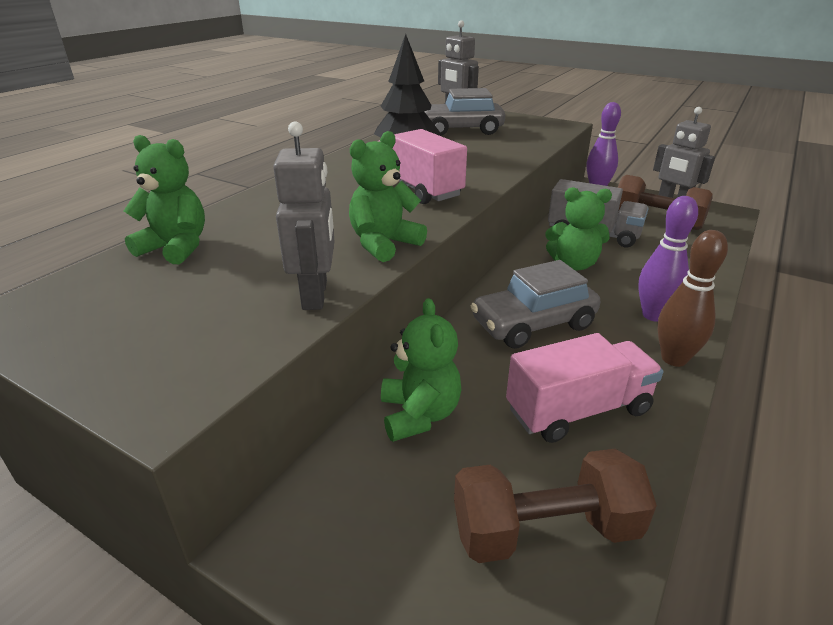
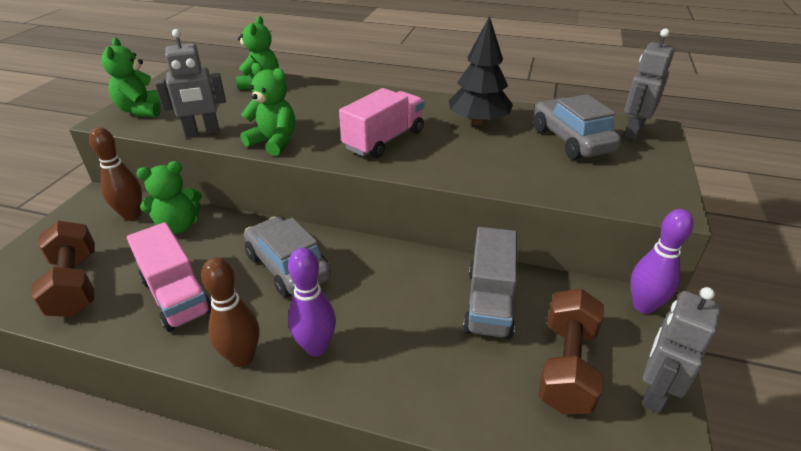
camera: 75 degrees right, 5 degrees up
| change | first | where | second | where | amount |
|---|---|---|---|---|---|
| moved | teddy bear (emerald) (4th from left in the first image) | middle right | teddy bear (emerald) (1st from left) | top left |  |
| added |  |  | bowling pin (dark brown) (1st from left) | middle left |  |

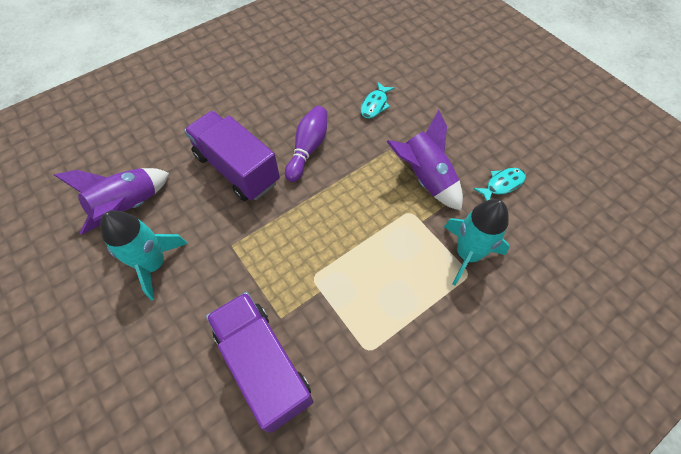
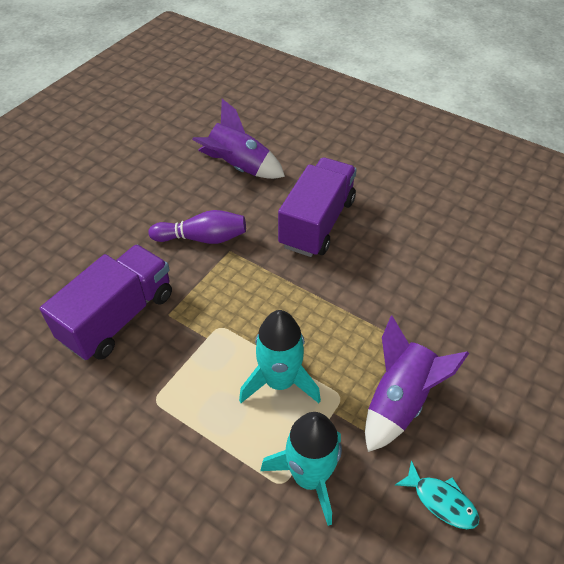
camera: 70 degrees right, 10 degrees down
| change | first | where | second | where | amount |
|---|---|---|---|---|---|
| moved | rocket (teal) (1st from left) | middle left |  | centre |  |
| moved | bowling pin (royal purple) | top centre |  | centre |  |
| removed | fish figure (teal) (1st from left) | top centre |  |  |  |

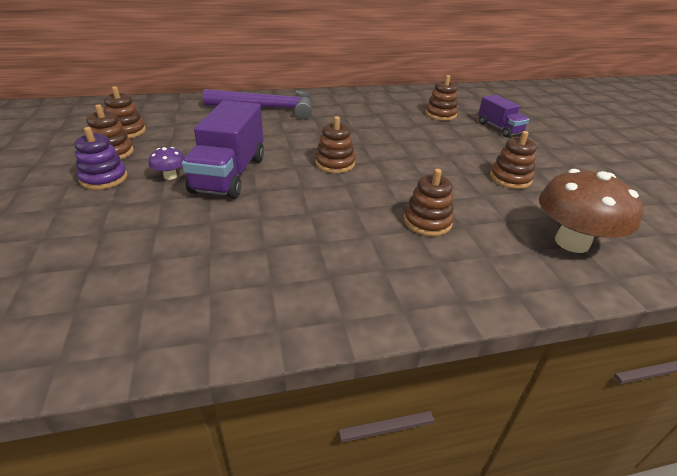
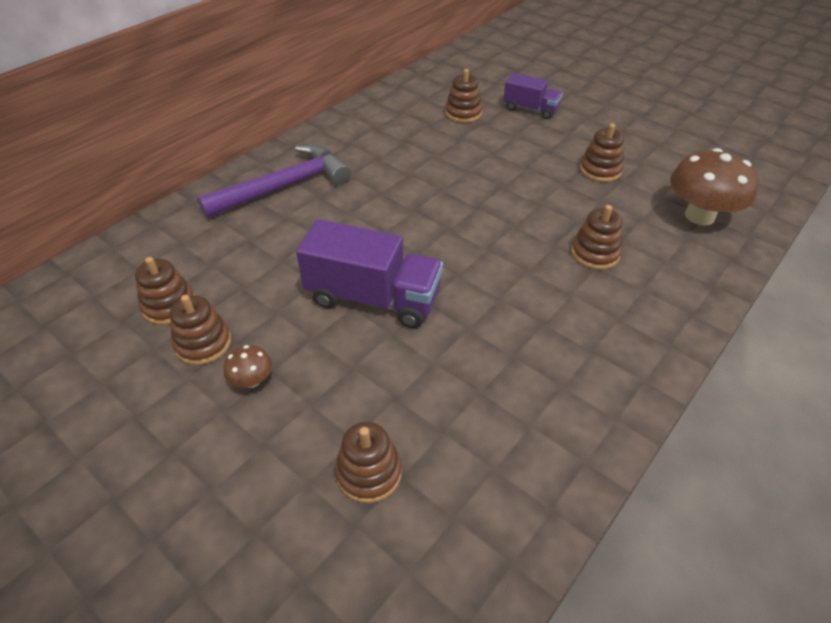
camera: 35 degrees left, 10 degrees up
| change | first | where | second | where | amount |
|---|---|---|---|---|---|
| replaced | stacking toy (royal purple) | top left | mushroom (dark brown) (1st from left) | middle left |  |
| removed | mushroom (royal purple) | middle left |  |  |  |
| turned | toy truck (royal purple) (1st from left) | top left |  | centre | 45 degrees counterclockwise |
| moved | stacking toy (dark brown) (3rd from left) | top centre |  | bottom centre |  |

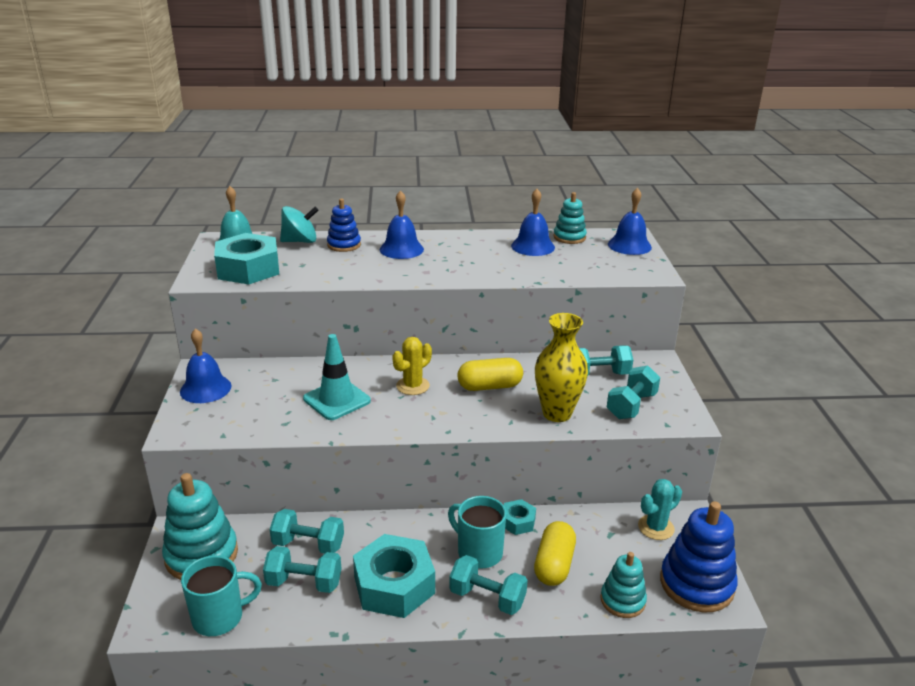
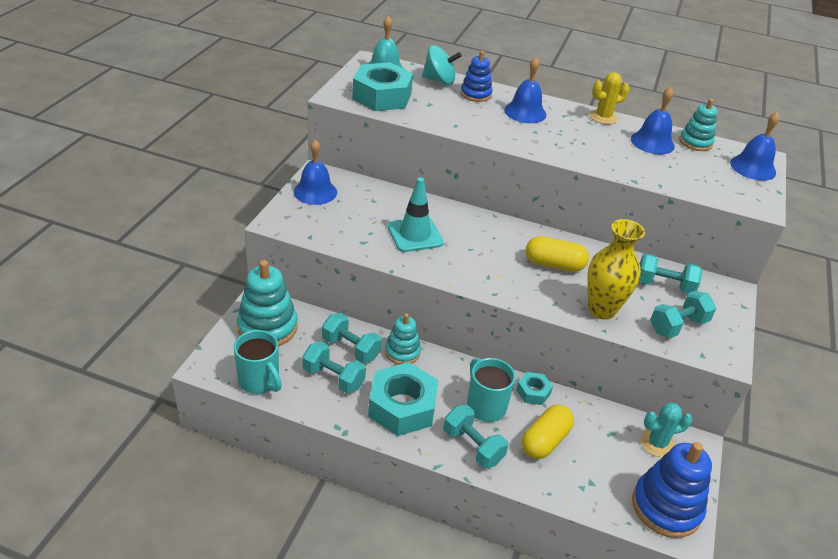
camera: 20 degrees right, 10 degrees up
| change | first | where | second | where | amount |
|---|---|---|---|---|---|
| turned | coffee mug (teal) (1st from left) | bottom left |  | middle left | 45 degrees clockwise |
| moved | saguaro cactus (golden) | centre |  | top right |  |
| moved | stacking toy (teal) (3rd from left in the first image) | bottom right | stacking toy (teal) (2nd from left) | centre |  |

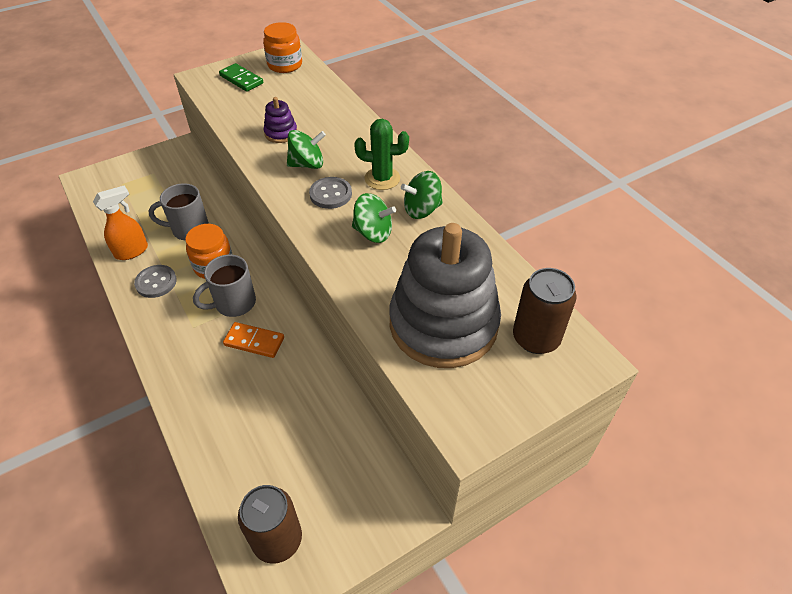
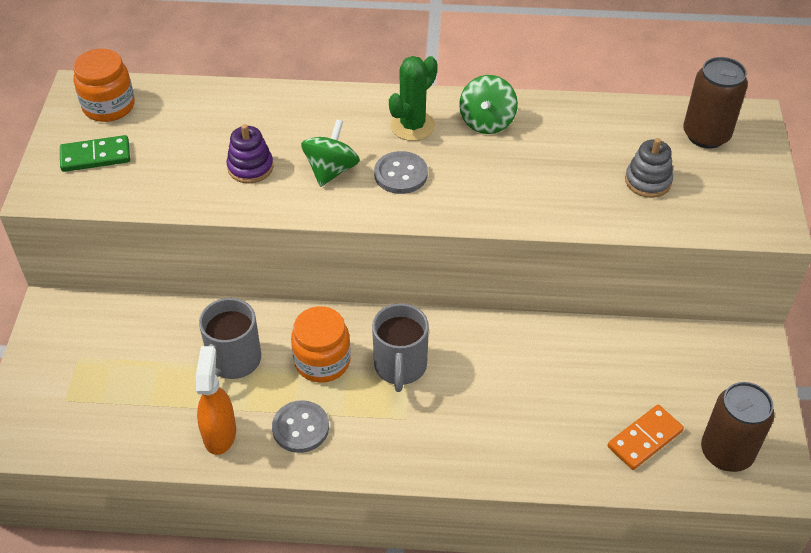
camera: 55 degrees left, 0 degrees up
| change | first | where | second | where | amount |
|---|---|---|---|---|---|
| moved | domino tile (bright orange) | middle left |  | bottom right |  |
| removed | spinning top (emerald) (2nd from left) | centre |  |  |  |
| resized | stacking toy (gray) | centre |  | top right | x0.40 |

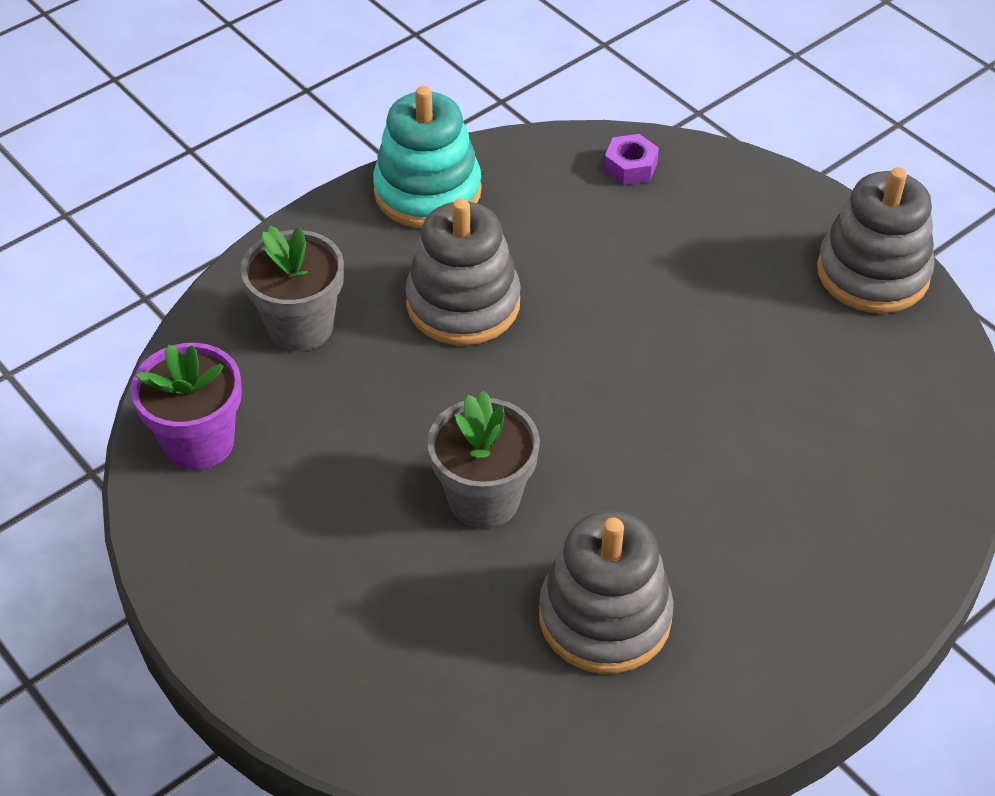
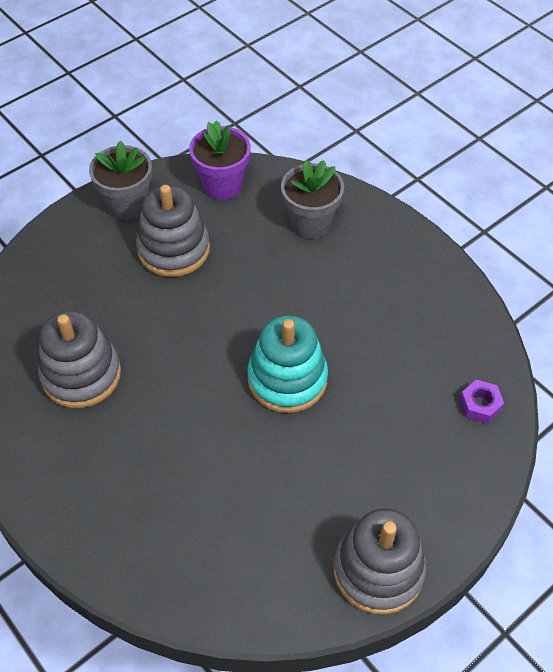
camera: 90 degrees right, 5 degrees up
| change | first | where | second | where | amount |
|---|---|---|---|---|---|
| moved | stacking toy (teal) | top centre |  | centre |  |
| moved | stacking toy (gray) (1st from left in the first image) | centre | stacking toy (gray) (2nd from left) | middle left |  |
| moved | potted plant (gray) (2nd from left in the first image) | centre | potted plant (gray) (1st from left) | top left |  |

Your goal - Without the pictures, please reproduce each line of the listing above exactly, from the first one through the line bearing "bowling pin (dark".

Task result -
camera: 75 degrees right, 5 degrees up
| change | first | where | second | where | amount |
|---|---|---|---|---|---|
| moved | teddy bear (emerald) (4th from left in the first image) | middle right | teddy bear (emerald) (1st from left) | top left |  |
| added |  |  | bowling pin (dark brown) (1st from left) | middle left |  |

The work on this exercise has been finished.